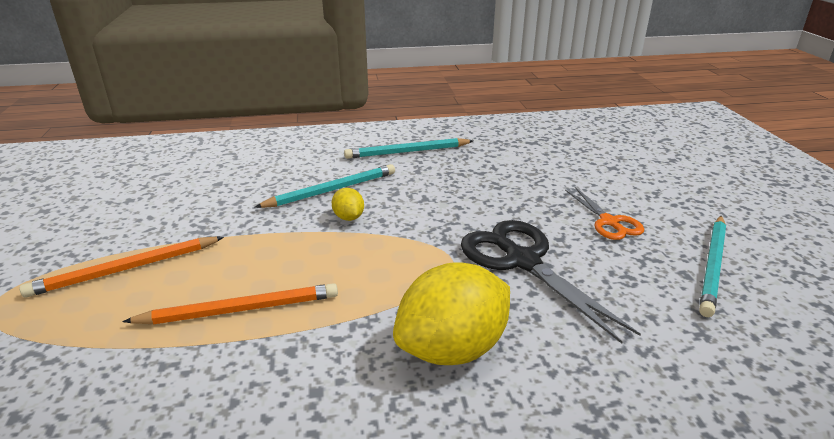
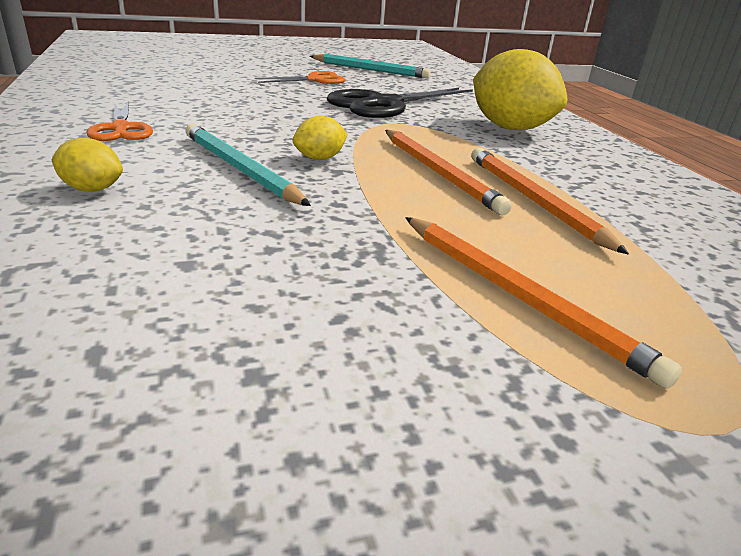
camera: 100 degrees left, 0 degrees up
(308, 156) = (92, 189): none -> yellow lemon
(311, 269) = (439, 172): none -> orange pencil
(407, 152) = (121, 129): turquoise pencil -> orange scissors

------------------------------------------------------------------------

Exercise: The requested output is the line holding "(311, 269) = (439, 172): none" and every line after it up to the last line of the listing, exactly, with nothing else.

Task output:
(311, 269) = (439, 172): none -> orange pencil
(407, 152) = (121, 129): turquoise pencil -> orange scissors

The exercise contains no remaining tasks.